**任务说明:**
显示下面列表中含有字符串“kern”的每一行，匹配时区分大小写。

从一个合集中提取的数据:
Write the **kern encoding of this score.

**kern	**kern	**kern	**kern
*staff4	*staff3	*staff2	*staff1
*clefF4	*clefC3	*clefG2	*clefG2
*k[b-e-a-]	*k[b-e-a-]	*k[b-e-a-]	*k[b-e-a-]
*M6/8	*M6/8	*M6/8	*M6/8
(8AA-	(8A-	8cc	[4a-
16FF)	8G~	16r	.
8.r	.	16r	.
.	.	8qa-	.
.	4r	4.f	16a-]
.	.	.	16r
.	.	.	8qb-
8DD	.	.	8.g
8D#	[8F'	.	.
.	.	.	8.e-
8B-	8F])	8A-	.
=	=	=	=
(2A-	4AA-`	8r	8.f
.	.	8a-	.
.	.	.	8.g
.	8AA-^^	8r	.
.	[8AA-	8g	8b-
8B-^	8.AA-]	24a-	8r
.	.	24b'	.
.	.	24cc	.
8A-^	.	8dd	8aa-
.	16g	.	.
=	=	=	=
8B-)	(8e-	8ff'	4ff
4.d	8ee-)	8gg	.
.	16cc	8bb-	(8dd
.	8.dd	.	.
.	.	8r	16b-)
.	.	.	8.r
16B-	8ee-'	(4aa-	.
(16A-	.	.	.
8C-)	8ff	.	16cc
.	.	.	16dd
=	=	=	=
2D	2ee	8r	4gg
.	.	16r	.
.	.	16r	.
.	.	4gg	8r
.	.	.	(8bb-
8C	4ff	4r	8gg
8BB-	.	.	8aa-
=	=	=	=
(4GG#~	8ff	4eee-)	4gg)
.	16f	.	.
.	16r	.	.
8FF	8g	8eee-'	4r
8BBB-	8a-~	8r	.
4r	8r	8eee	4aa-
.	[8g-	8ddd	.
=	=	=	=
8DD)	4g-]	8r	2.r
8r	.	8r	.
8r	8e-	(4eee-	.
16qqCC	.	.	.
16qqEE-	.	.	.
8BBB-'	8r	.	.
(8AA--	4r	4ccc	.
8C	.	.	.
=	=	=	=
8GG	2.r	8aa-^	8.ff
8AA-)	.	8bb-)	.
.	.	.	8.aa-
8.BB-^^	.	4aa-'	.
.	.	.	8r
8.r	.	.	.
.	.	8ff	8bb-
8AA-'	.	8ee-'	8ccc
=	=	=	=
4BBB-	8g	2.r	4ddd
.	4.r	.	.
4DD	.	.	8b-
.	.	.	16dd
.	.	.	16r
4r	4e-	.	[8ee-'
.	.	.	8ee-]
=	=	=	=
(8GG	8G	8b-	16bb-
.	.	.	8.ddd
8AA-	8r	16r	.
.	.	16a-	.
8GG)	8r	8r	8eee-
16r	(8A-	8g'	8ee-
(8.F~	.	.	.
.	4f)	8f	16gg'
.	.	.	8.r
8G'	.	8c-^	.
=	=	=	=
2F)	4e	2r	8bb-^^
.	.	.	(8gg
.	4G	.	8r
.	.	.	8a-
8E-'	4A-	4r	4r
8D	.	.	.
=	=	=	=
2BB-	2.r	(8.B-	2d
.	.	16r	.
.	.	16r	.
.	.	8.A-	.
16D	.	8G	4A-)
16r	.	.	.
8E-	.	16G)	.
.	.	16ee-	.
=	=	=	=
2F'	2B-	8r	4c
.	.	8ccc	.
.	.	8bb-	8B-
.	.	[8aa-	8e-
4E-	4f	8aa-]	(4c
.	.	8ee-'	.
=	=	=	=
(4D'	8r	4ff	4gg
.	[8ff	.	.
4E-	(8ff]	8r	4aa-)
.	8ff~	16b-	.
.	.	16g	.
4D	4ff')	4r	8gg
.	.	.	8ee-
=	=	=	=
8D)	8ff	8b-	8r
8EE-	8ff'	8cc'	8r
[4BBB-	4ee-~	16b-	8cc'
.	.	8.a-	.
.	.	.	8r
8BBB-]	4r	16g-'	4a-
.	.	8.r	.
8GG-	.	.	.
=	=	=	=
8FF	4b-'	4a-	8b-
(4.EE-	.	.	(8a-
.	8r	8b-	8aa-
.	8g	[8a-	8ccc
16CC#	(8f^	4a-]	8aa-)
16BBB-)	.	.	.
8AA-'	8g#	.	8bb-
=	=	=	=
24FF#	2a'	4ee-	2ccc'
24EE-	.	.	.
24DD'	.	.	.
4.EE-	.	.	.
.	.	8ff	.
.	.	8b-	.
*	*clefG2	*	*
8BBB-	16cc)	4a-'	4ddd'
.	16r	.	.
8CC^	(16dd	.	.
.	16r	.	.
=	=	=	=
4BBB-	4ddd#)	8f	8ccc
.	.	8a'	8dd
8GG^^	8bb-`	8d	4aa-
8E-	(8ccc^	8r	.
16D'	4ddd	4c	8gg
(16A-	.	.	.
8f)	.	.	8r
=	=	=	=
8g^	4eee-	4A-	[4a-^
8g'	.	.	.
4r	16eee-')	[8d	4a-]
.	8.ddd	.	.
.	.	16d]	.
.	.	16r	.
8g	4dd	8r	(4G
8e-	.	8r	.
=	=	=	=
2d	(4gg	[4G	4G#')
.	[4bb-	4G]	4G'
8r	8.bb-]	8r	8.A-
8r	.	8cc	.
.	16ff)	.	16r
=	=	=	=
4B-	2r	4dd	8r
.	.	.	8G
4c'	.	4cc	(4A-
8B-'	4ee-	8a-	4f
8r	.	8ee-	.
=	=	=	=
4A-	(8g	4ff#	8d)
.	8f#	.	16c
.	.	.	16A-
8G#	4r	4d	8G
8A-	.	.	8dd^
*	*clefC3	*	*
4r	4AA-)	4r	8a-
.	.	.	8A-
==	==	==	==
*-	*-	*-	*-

**预期输出:**
Write the **kern encoding of this score.
**kern	**kern	**kern	**kern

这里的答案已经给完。